Using the records that follow, copy every line containing the word "green".
╭─ Data provided
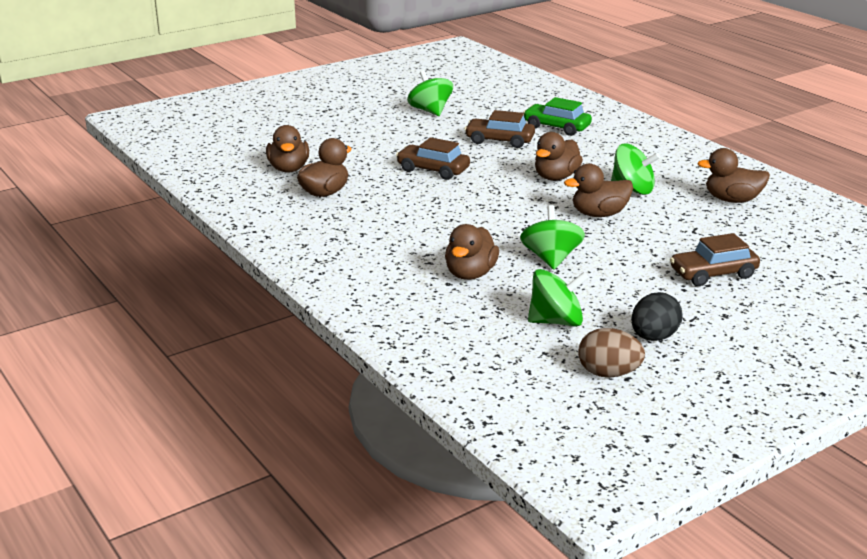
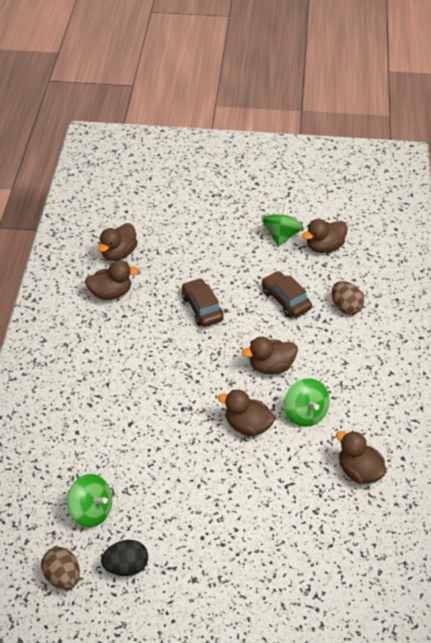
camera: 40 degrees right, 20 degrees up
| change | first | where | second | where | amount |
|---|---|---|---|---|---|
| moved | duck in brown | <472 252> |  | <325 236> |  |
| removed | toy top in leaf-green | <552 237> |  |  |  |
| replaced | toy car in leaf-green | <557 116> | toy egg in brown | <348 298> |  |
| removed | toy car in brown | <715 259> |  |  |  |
╰─
Answer for this exercise =
| removed | toy top in leaf-green | <552 237> |  |  |  |
| replaced | toy car in leaf-green | <557 116> | toy egg in brown | <348 298> |  |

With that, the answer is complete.